Task statement: Set down all of the data that follows word for word, without the images.

Information provided:
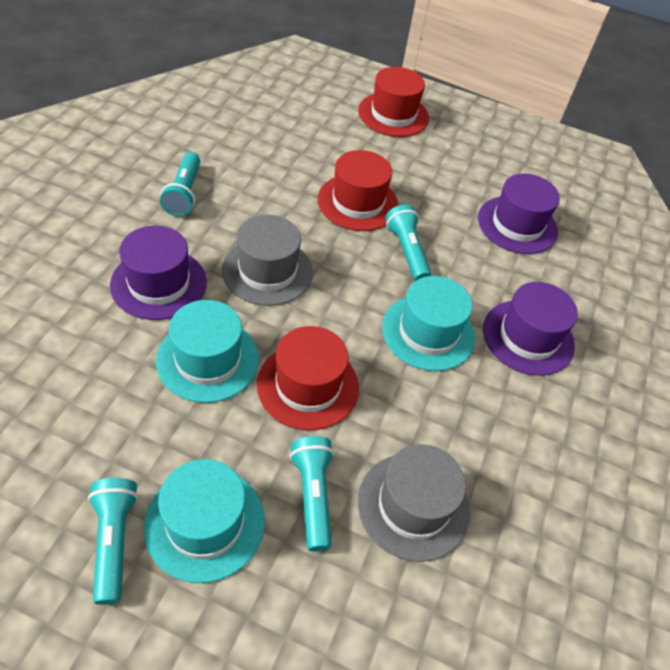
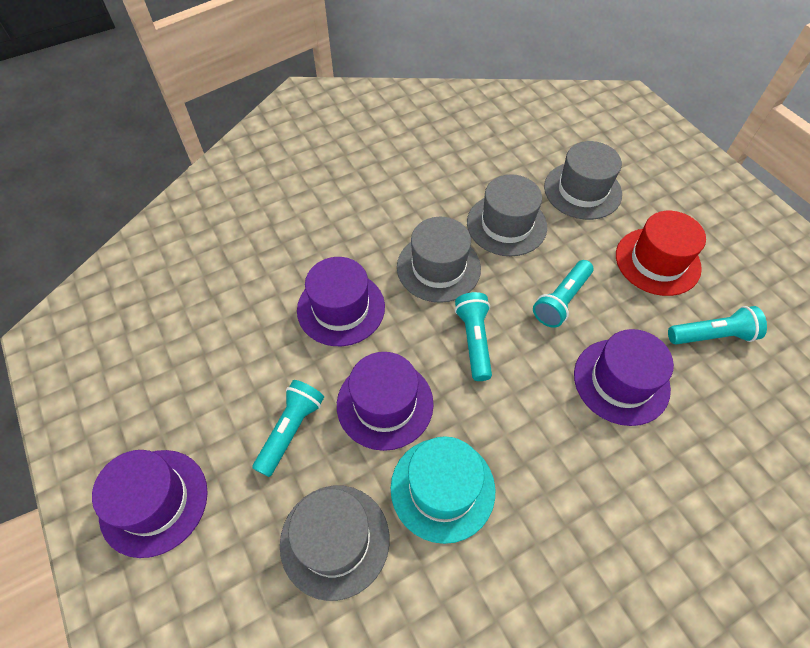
grey hat: 2 -> 4
purple hat: 3 -> 4
red hat: 3 -> 1
turquoise hat: 3 -> 1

Answer below:
grey hat: 2 -> 4
purple hat: 3 -> 4
red hat: 3 -> 1
turquoise hat: 3 -> 1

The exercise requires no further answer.